▶ Task
From the line that contains "purple notebook: 0 -> 2" to the last line of the entries, set down each line exactly as written, both ends included, with nothing else.

▶ Entries supplied

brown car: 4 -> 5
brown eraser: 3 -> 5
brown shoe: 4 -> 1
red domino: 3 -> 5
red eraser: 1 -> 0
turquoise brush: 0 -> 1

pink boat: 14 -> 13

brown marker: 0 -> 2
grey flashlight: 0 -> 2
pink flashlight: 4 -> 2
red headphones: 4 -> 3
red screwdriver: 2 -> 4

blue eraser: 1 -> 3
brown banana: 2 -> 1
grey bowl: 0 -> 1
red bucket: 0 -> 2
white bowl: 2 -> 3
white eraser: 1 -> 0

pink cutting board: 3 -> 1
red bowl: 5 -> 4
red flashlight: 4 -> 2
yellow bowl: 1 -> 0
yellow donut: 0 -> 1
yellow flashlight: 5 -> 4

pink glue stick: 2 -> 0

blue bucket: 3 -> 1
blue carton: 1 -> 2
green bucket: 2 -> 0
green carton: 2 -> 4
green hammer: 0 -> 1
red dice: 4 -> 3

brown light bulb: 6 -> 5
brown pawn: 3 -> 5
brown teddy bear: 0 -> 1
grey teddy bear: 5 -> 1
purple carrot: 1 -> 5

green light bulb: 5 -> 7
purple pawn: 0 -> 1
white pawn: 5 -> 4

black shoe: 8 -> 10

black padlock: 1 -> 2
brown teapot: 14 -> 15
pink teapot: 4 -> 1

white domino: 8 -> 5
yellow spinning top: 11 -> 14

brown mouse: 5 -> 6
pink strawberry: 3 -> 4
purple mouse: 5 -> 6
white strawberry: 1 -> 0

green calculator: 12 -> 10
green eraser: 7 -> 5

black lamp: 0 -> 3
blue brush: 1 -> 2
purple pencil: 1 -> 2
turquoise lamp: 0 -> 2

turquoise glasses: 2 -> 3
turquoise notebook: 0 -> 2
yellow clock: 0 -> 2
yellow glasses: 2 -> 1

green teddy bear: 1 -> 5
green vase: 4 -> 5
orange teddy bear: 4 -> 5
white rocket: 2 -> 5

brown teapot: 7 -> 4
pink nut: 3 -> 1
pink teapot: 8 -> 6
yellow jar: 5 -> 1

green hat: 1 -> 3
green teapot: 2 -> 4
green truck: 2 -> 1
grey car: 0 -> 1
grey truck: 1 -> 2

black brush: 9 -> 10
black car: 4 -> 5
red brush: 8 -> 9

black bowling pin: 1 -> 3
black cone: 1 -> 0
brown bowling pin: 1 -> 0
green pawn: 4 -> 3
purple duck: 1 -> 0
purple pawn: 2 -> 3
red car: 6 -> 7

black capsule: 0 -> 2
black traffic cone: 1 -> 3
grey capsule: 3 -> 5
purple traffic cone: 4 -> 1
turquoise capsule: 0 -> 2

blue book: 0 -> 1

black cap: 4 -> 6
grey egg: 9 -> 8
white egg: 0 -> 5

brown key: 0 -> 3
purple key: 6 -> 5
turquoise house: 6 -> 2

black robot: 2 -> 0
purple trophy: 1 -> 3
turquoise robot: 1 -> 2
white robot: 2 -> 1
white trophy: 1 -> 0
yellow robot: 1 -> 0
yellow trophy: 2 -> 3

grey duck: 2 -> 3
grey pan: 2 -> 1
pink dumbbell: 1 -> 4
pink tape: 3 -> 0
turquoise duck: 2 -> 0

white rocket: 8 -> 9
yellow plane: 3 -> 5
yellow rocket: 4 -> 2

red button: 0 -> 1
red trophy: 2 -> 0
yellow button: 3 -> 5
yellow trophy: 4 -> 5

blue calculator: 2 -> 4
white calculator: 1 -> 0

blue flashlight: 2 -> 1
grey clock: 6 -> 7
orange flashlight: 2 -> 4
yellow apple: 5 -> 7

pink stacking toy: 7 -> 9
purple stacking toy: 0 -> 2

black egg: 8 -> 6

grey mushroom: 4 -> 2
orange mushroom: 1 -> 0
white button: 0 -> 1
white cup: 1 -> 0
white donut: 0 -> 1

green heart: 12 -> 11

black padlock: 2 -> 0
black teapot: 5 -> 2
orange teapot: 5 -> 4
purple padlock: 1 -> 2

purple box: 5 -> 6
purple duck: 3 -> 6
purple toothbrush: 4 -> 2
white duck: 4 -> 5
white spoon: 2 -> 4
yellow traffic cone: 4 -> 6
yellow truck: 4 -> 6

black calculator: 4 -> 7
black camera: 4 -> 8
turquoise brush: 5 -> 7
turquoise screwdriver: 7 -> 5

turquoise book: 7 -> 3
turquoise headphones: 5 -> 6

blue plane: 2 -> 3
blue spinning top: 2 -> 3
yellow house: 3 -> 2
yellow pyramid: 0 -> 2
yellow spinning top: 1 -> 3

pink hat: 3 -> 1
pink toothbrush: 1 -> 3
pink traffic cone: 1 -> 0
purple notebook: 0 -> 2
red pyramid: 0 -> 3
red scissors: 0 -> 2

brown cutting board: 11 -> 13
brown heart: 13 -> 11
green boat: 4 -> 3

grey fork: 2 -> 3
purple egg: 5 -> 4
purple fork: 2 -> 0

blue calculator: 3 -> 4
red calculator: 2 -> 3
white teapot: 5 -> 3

▶ Answer for this exercise
purple notebook: 0 -> 2
red pyramid: 0 -> 3
red scissors: 0 -> 2

brown cutting board: 11 -> 13
brown heart: 13 -> 11
green boat: 4 -> 3

grey fork: 2 -> 3
purple egg: 5 -> 4
purple fork: 2 -> 0

blue calculator: 3 -> 4
red calculator: 2 -> 3
white teapot: 5 -> 3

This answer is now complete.